Source data Block Start
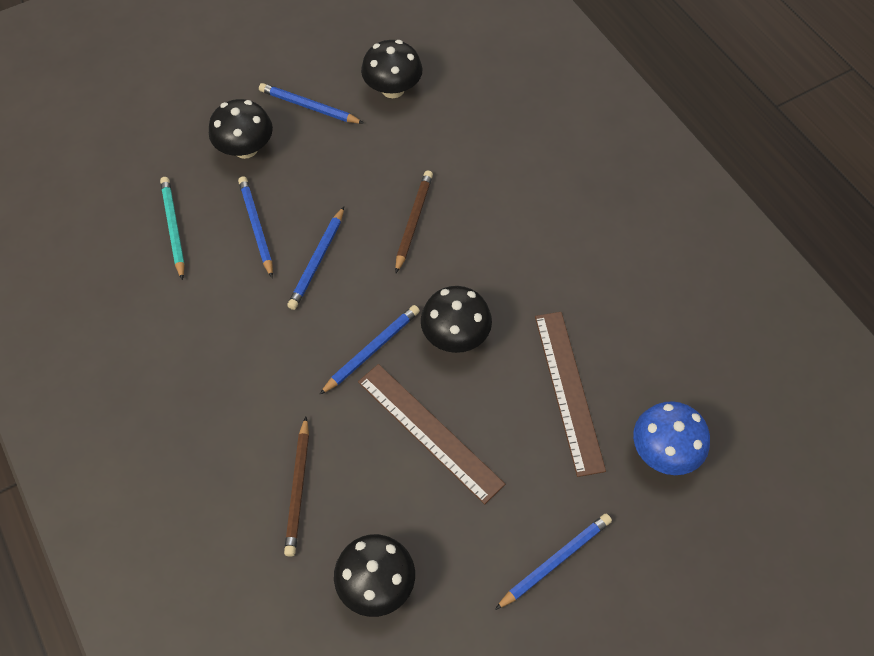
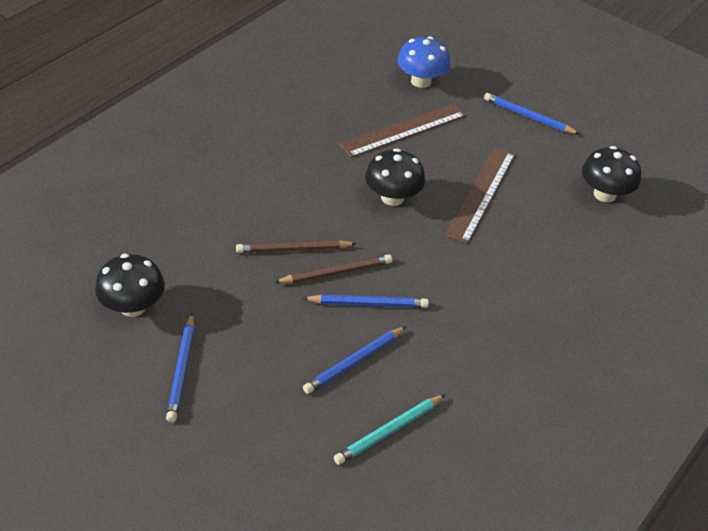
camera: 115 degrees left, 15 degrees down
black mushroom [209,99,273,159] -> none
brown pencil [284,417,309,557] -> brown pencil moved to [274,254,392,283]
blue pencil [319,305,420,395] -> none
Source data Block End
Source data Block Start
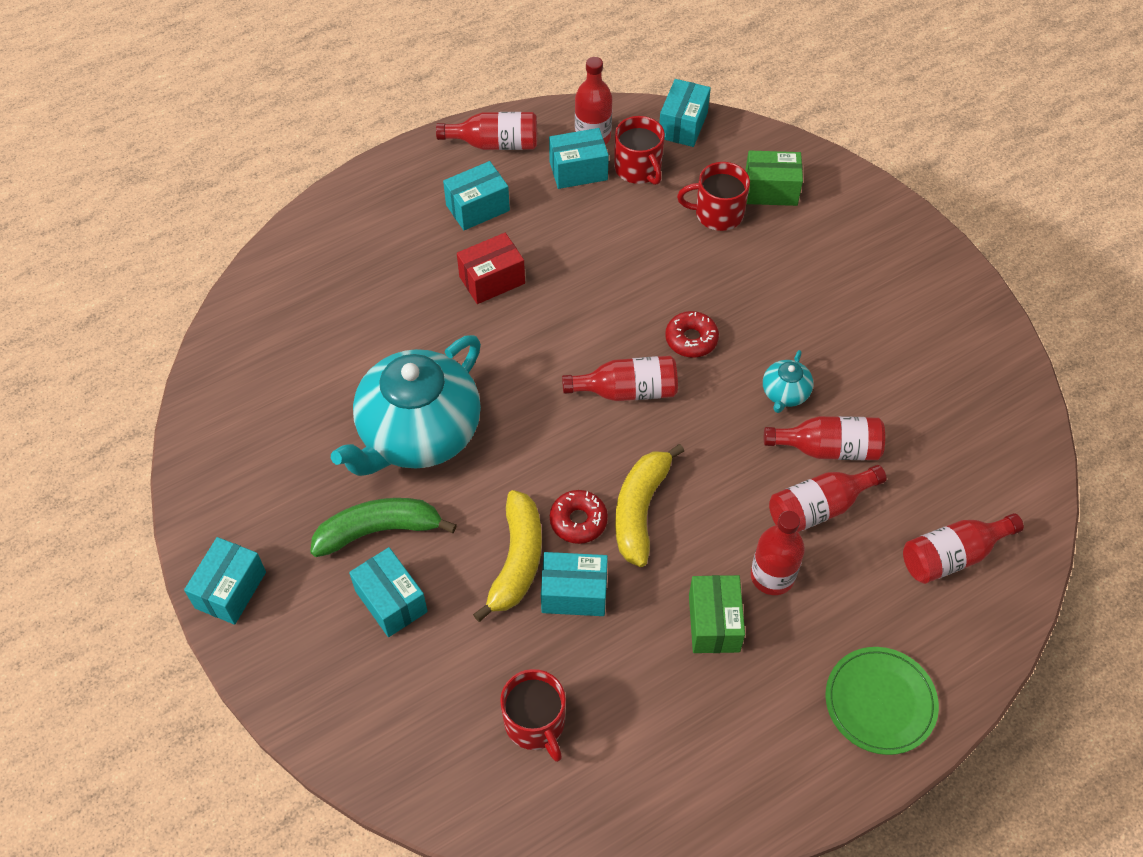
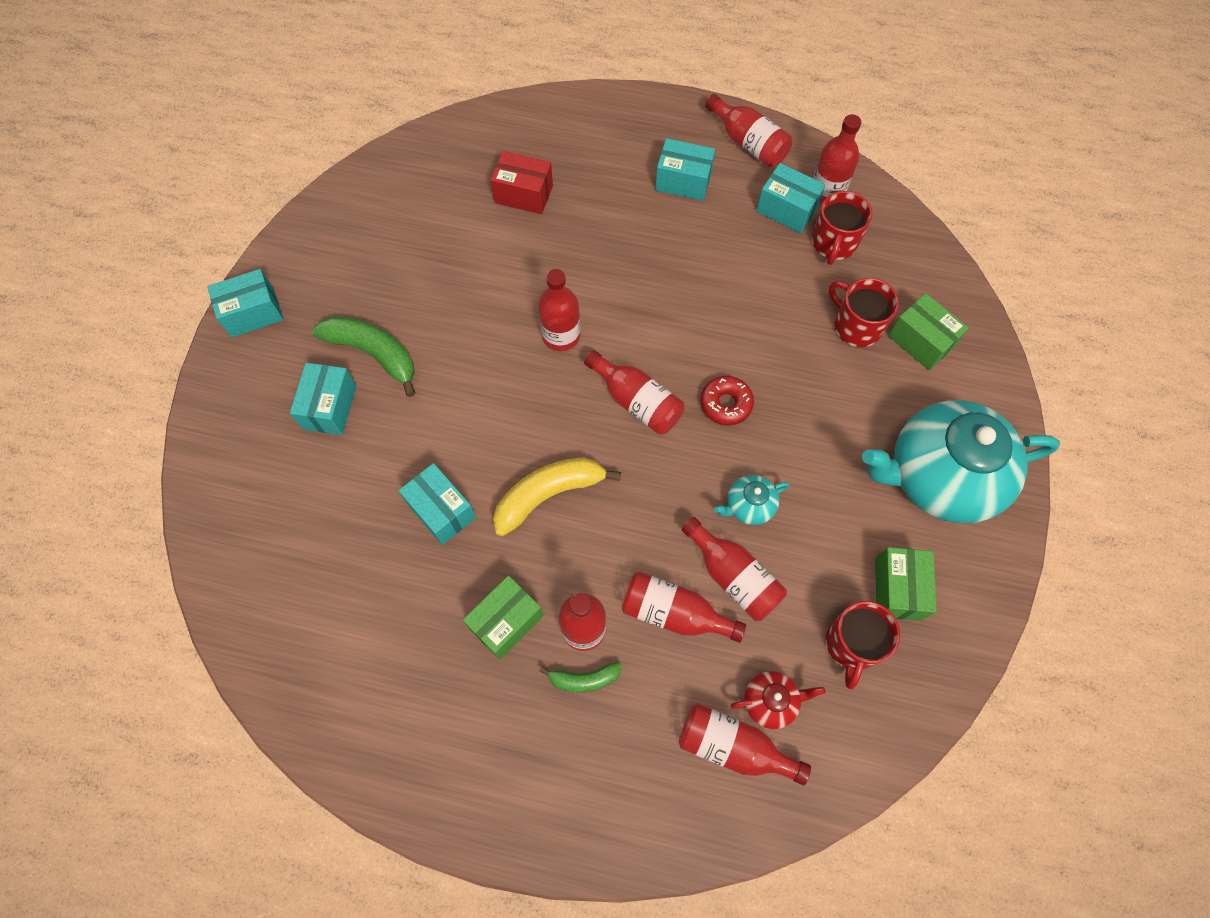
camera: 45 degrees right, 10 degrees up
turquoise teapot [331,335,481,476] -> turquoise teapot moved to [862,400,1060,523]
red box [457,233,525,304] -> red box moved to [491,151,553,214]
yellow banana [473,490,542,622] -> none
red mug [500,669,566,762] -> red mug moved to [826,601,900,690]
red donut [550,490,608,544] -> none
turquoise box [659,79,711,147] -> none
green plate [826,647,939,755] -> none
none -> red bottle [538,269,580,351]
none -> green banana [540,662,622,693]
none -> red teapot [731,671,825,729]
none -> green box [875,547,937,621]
Source data Block End
Work instructions: Search the listing above for the lines with "brown pencil [284,417,309,557]" and "blue pencil [319,305,420,395] -> none", then output those lines and all lines between them exactly.

Task response:
brown pencil [284,417,309,557] -> brown pencil moved to [274,254,392,283]
blue pencil [319,305,420,395] -> none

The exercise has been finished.